**INSTRUCTIONS FOR THE TASK:** In the records below, find the line that contains "BT203: 1.5V (plus" and the line that contains "IC2 pin V-: GND -> none". Set down exactly those lines and every line between them, and nothing more.

**AVAILABLE DATA:**
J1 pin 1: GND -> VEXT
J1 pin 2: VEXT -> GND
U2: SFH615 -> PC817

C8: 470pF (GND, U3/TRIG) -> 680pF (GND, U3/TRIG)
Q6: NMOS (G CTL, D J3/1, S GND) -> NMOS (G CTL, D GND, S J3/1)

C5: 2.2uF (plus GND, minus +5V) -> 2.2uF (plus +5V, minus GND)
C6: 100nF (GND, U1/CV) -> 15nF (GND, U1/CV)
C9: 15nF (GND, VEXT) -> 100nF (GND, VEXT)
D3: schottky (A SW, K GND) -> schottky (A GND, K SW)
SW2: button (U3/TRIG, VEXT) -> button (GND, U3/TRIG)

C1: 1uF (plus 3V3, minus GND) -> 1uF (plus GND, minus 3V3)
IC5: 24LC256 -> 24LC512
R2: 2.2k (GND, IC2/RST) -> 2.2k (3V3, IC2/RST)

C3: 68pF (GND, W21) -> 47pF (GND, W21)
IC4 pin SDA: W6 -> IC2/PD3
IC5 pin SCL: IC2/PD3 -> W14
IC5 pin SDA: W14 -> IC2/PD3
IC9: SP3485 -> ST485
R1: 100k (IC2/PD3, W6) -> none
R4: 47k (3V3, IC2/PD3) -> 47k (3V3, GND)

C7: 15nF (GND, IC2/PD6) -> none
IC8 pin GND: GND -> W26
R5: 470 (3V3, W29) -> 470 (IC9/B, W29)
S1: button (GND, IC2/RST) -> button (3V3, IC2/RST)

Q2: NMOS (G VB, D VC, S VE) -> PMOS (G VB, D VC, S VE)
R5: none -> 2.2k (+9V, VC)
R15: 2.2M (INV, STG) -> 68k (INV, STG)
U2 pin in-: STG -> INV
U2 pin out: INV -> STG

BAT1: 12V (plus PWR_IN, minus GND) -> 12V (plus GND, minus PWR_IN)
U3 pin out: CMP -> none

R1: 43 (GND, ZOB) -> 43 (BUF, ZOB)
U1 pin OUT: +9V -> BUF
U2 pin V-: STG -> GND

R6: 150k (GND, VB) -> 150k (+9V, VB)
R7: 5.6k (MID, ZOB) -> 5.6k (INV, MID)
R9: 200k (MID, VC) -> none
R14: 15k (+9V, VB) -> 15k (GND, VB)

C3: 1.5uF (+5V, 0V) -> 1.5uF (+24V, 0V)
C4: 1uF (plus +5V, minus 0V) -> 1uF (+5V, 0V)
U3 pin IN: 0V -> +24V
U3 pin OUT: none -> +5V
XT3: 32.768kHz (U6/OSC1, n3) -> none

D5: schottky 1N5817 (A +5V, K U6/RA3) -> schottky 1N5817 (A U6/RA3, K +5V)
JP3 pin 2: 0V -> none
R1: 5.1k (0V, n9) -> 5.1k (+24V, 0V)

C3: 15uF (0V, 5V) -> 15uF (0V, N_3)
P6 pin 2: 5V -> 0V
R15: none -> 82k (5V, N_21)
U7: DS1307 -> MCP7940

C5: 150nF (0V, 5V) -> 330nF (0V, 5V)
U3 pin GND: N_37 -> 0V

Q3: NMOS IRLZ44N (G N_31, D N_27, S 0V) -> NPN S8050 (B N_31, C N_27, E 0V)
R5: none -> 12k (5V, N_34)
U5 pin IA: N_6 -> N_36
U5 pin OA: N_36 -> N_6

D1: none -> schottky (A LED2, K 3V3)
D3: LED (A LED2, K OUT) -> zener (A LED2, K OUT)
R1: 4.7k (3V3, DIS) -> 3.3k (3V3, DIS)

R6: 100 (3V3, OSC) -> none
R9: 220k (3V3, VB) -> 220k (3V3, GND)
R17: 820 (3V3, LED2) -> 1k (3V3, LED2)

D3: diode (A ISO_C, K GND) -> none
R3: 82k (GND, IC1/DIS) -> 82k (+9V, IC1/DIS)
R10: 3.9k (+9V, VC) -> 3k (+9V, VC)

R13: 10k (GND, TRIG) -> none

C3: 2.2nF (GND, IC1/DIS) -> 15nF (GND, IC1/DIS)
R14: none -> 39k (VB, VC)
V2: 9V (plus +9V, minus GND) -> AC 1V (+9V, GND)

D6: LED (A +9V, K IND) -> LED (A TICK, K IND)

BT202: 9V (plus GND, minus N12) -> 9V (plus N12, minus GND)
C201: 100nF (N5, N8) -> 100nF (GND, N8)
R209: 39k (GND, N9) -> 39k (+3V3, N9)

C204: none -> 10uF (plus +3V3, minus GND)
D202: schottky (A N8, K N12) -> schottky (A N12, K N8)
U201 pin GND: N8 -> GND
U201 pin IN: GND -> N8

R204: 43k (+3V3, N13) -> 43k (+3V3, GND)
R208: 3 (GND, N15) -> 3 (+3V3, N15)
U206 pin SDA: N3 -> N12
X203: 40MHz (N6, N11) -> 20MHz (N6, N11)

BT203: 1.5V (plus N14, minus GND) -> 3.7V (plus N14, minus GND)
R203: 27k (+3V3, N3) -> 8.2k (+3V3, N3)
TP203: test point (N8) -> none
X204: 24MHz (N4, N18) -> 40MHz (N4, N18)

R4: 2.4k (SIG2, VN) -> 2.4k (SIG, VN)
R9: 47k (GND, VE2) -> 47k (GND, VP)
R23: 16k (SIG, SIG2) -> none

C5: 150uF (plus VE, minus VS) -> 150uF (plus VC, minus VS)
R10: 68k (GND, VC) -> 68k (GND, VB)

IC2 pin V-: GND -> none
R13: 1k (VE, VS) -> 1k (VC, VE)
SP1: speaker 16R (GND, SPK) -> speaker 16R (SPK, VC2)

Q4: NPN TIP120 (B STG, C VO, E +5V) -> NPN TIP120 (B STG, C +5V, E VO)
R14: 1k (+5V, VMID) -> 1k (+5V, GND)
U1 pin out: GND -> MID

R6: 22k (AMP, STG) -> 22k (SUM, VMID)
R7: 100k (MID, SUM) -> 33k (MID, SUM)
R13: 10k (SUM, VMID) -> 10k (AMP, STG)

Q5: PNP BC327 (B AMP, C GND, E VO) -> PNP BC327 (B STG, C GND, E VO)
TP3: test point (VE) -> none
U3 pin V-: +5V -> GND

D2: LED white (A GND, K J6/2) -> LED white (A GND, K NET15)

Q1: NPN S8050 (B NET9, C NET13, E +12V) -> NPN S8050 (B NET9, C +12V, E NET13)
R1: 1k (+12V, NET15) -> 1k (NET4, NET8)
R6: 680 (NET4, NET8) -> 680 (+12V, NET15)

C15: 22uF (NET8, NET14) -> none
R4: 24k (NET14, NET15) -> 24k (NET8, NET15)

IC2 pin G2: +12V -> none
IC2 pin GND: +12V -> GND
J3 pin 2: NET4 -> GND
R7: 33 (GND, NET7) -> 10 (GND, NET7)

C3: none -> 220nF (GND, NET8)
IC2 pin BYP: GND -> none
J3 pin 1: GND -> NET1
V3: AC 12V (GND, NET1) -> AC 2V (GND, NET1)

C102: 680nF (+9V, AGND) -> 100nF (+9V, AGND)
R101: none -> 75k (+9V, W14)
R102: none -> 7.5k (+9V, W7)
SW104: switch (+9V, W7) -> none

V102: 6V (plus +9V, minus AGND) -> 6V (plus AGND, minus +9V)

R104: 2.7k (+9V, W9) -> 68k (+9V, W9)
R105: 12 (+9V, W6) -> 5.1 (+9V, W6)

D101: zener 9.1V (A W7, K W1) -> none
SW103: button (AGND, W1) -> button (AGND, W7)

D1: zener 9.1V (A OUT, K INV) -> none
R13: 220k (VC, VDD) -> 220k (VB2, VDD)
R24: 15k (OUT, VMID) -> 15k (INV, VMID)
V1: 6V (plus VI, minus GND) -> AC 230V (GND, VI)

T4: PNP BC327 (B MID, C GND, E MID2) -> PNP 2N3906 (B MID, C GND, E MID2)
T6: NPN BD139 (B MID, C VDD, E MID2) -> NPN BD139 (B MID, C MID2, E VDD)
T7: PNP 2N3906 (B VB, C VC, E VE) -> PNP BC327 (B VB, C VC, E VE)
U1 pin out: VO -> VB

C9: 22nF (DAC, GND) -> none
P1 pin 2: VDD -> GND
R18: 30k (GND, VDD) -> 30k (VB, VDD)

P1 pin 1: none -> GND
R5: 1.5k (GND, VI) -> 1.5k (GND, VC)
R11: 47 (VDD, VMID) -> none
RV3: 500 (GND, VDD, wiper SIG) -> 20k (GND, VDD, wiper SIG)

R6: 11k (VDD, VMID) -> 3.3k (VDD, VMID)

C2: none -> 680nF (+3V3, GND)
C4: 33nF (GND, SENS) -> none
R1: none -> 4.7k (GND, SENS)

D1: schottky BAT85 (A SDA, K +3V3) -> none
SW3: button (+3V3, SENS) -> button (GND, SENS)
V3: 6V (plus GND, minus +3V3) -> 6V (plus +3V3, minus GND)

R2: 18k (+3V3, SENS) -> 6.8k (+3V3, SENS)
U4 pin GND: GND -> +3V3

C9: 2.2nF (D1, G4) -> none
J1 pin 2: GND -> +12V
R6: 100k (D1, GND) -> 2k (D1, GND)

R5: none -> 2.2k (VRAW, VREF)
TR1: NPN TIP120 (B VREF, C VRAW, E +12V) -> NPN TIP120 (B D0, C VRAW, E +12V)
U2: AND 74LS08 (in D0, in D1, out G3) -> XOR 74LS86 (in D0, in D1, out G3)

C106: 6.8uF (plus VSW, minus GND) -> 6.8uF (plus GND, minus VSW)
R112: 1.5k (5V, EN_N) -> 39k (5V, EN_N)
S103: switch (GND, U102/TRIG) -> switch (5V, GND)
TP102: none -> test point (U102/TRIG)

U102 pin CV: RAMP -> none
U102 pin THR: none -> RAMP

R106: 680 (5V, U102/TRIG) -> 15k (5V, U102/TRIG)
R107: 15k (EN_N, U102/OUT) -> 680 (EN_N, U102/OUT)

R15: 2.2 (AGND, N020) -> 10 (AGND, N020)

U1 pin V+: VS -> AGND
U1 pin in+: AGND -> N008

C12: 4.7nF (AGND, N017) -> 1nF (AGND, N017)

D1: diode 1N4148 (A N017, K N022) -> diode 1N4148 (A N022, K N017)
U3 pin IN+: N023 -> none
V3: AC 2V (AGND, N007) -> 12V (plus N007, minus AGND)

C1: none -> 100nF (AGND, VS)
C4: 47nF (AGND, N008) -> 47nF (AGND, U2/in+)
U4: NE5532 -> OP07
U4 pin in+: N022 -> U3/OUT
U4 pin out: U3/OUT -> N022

**RESULT OF THE EXERCISE:**
BT203: 1.5V (plus N14, minus GND) -> 3.7V (plus N14, minus GND)
R203: 27k (+3V3, N3) -> 8.2k (+3V3, N3)
TP203: test point (N8) -> none
X204: 24MHz (N4, N18) -> 40MHz (N4, N18)

R4: 2.4k (SIG2, VN) -> 2.4k (SIG, VN)
R9: 47k (GND, VE2) -> 47k (GND, VP)
R23: 16k (SIG, SIG2) -> none

C5: 150uF (plus VE, minus VS) -> 150uF (plus VC, minus VS)
R10: 68k (GND, VC) -> 68k (GND, VB)

IC2 pin V-: GND -> none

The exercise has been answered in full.